[Before-and-after scene images]
__________
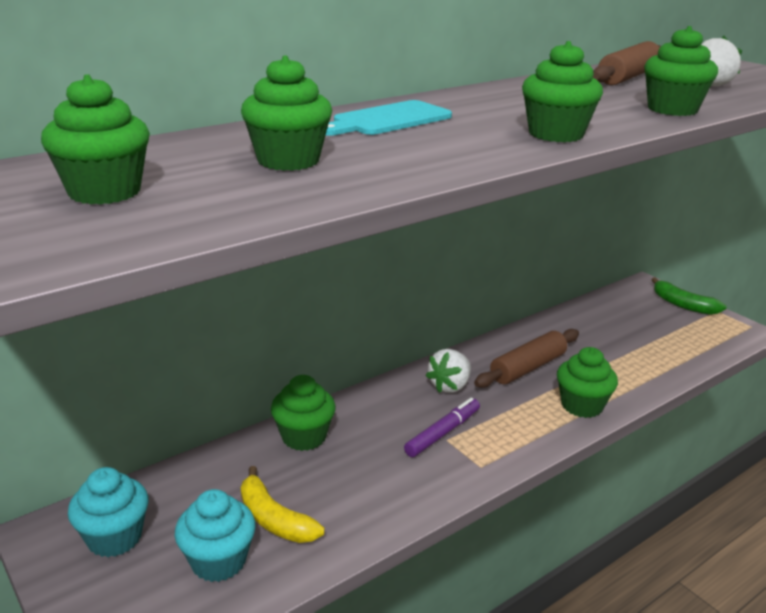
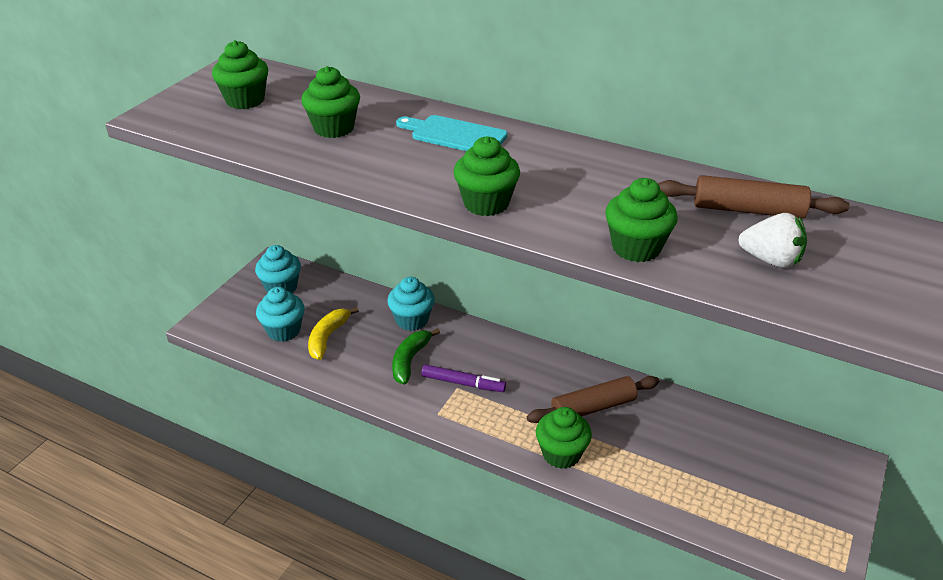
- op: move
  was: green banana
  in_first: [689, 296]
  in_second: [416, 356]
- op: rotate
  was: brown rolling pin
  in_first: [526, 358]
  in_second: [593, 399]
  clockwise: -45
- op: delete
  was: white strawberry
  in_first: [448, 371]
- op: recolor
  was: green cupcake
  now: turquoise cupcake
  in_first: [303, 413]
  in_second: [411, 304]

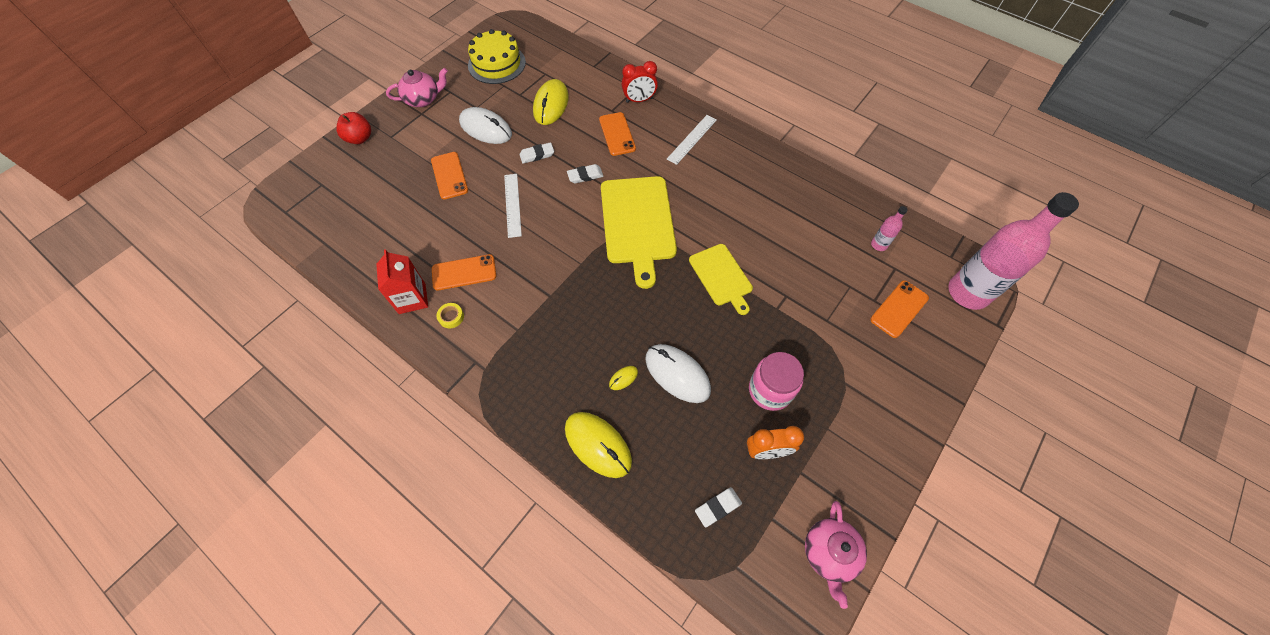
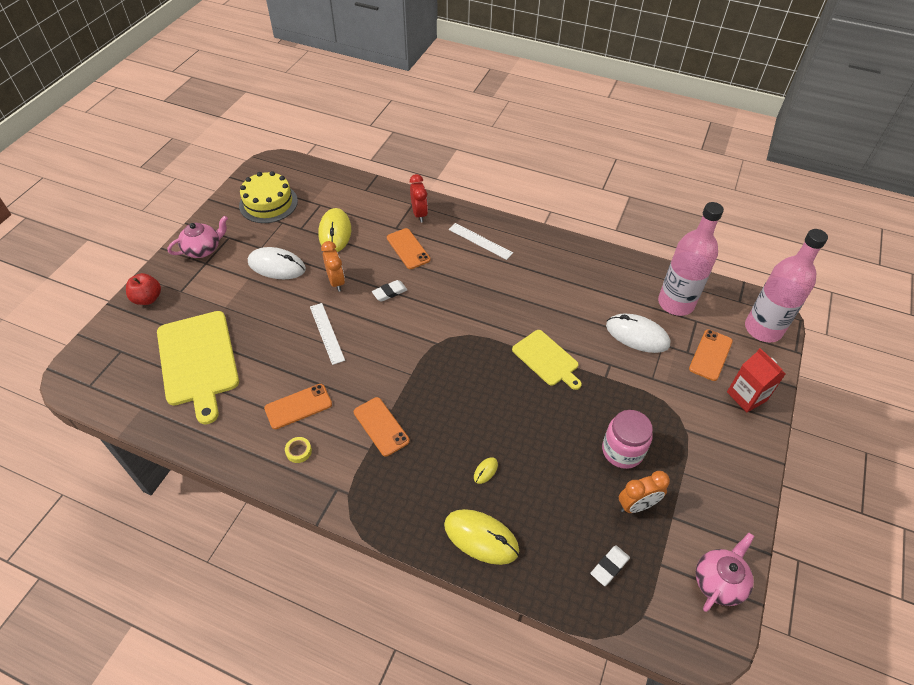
- op: rotate
  was: red clock
  in_first: [640, 82]
  in_second: [419, 198]
  clockwise: -75
- op: rotate
  was: white ruler
  in_first: [692, 140]
  in_second: [481, 241]
  clockwise: -75
- op: replace
  was: white eraser
  now: orange clock
  in_first: [537, 153]
  in_second: [333, 266]
- op: move
  was: orange phone
  in_first: [449, 175]
  in_second: [382, 426]
- op: move
  was: yellow cutting board
  in_first: [639, 232]
  in_second: [198, 367]
- op: resize
  was: pink bottle
  in_first: [889, 228]
  in_second: [691, 259]
  ratio: 2.39
- op: move
  was: red carton
  in_first: [402, 281]
  in_second: [756, 380]
- op: move
  was: white mouse
  in_first: [678, 373]
  in_second: [638, 333]
- op: rotate
  was: pink teapot
  in_first: [836, 555]
  in_second: [725, 572]
  clockwise: -135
__________
What are the lines above, starting at the one with "was: white strawberry" and ending at the one with "in_first: [303, 413]"? Give them again exactly, and only them.

  was: white strawberry
  in_first: [448, 371]
- op: recolor
  was: green cupcake
  now: turquoise cupcake
  in_first: [303, 413]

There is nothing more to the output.